** Try it **
Go through the lines below and repeat each one exactly, skipping pictures.
----------------
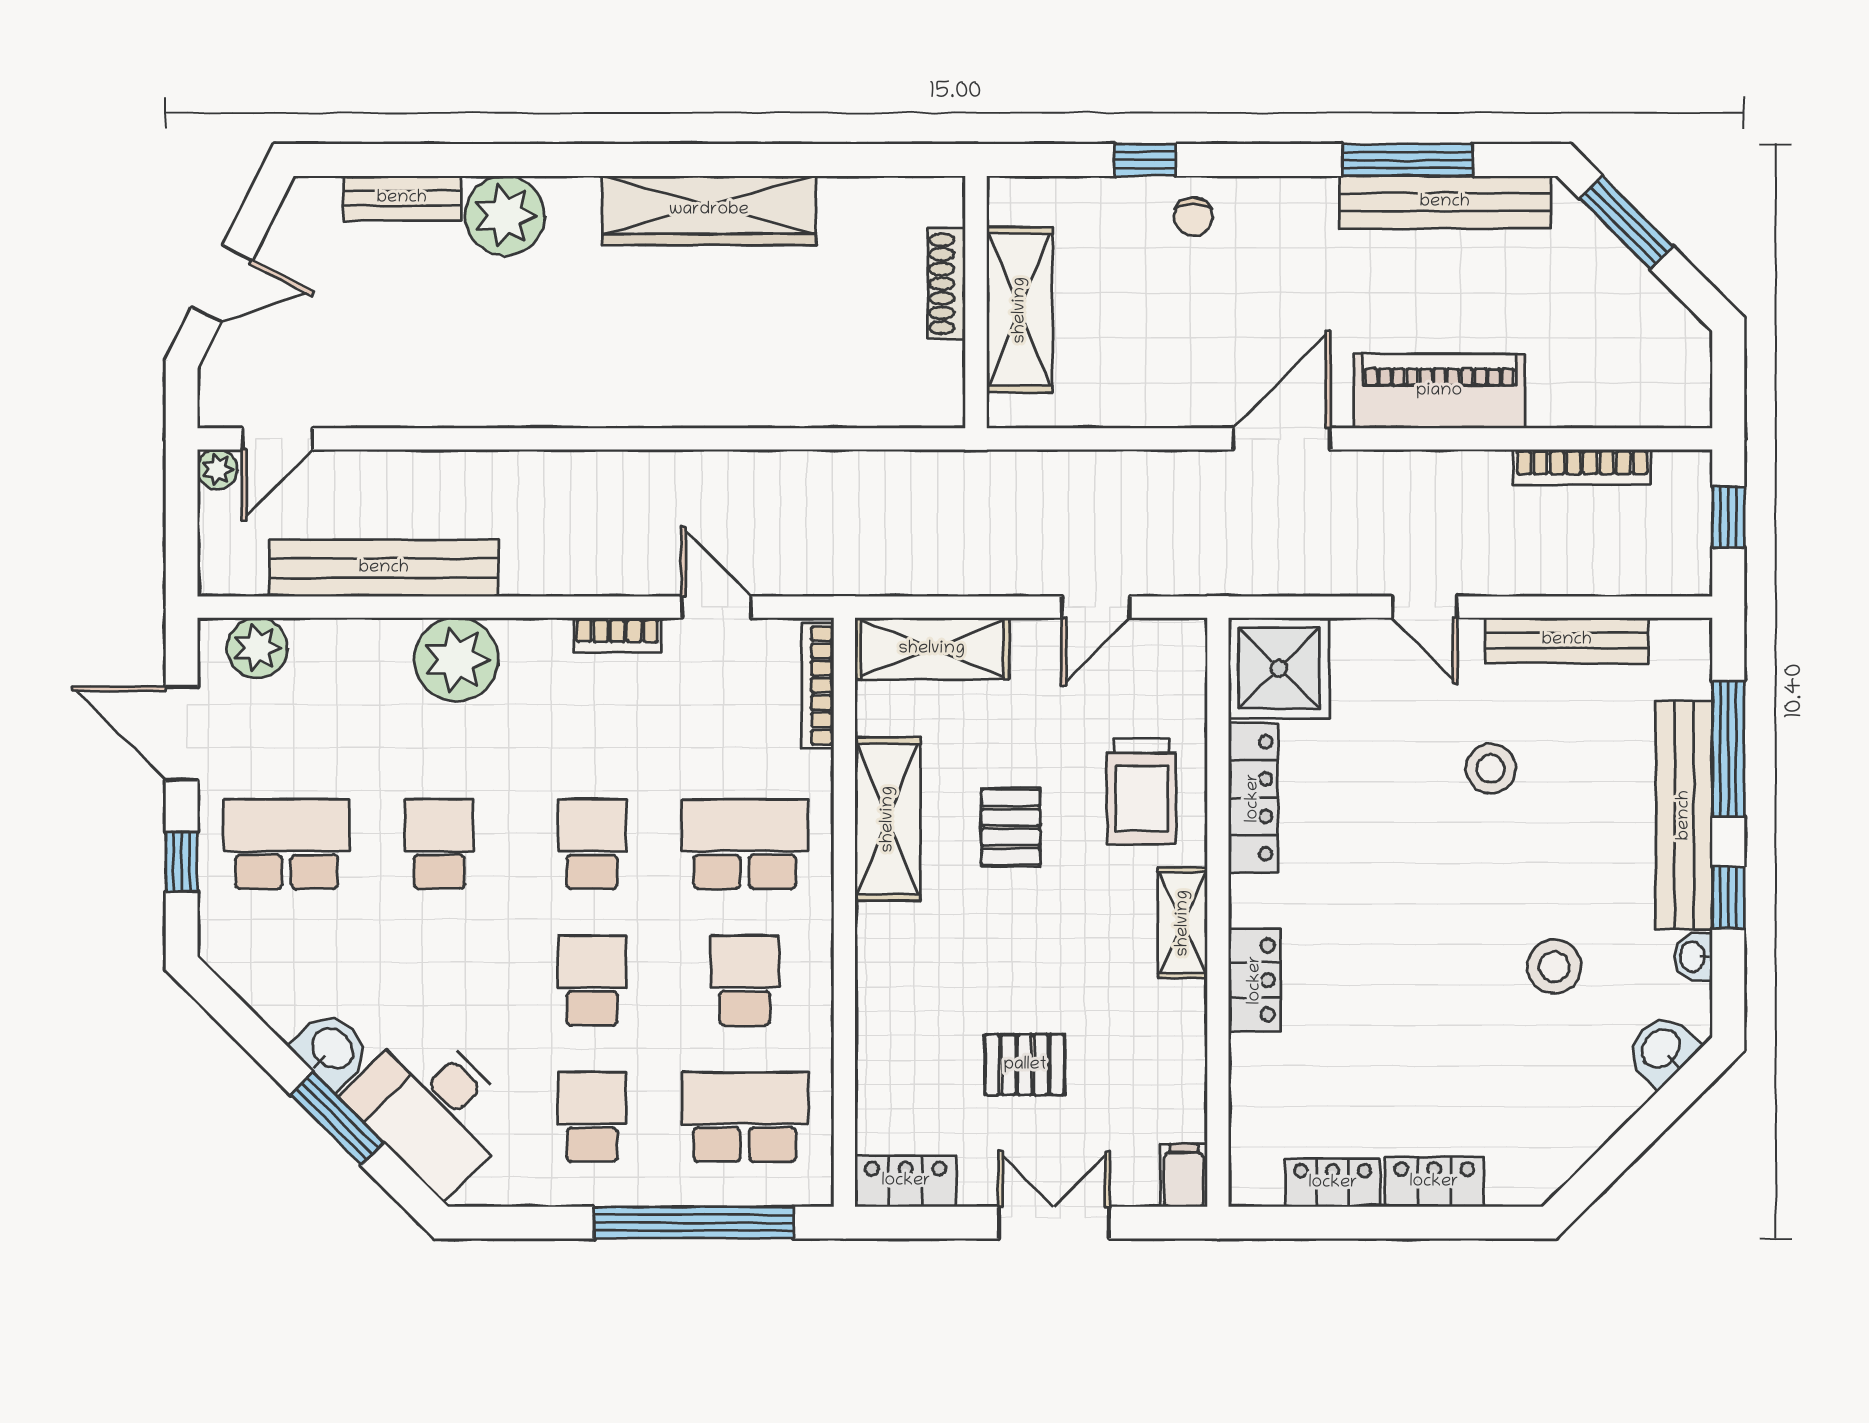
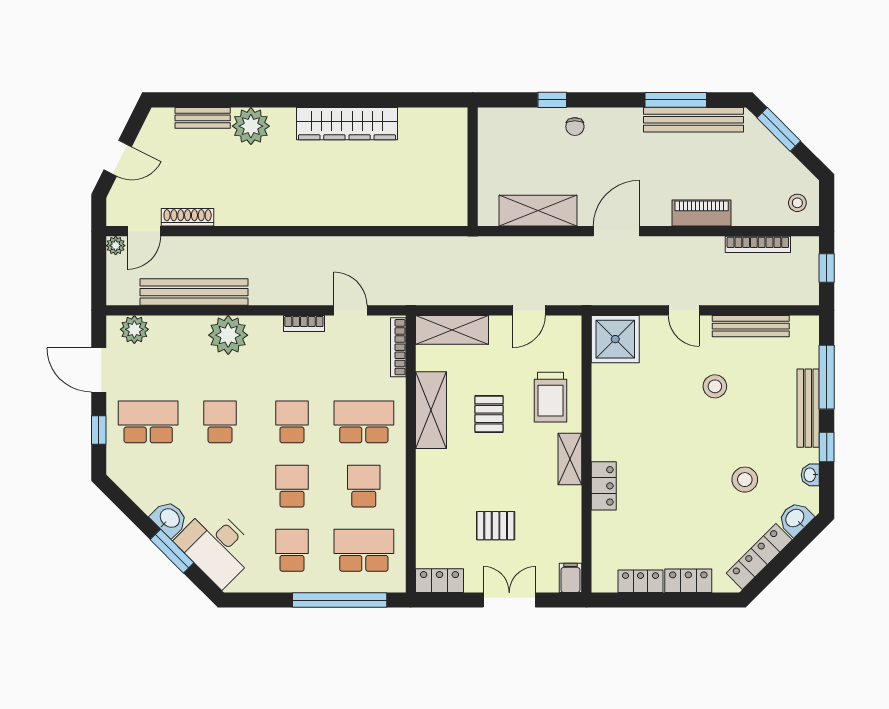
shoe rack: (947, 284) -> (188, 217), moved, turned 90
shelving: (1020, 310) -> (538, 211), moved, turned 90
stool: (1666, 379) -> (797, 203), added
piano: (1439, 391) -> (702, 213), width x0.73, depth x0.75
locker: (1253, 798) -> (759, 556), moved, turned -135
bench: (1684, 815) -> (808, 408), width x0.73, depth x0.82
----------------
** Exercise response **
shoe rack: (947, 284) -> (188, 217), moved, turned 90
shelving: (1020, 310) -> (538, 211), moved, turned 90
stool: (1666, 379) -> (797, 203), added
piano: (1439, 391) -> (702, 213), width x0.73, depth x0.75
locker: (1253, 798) -> (759, 556), moved, turned -135
bench: (1684, 815) -> (808, 408), width x0.73, depth x0.82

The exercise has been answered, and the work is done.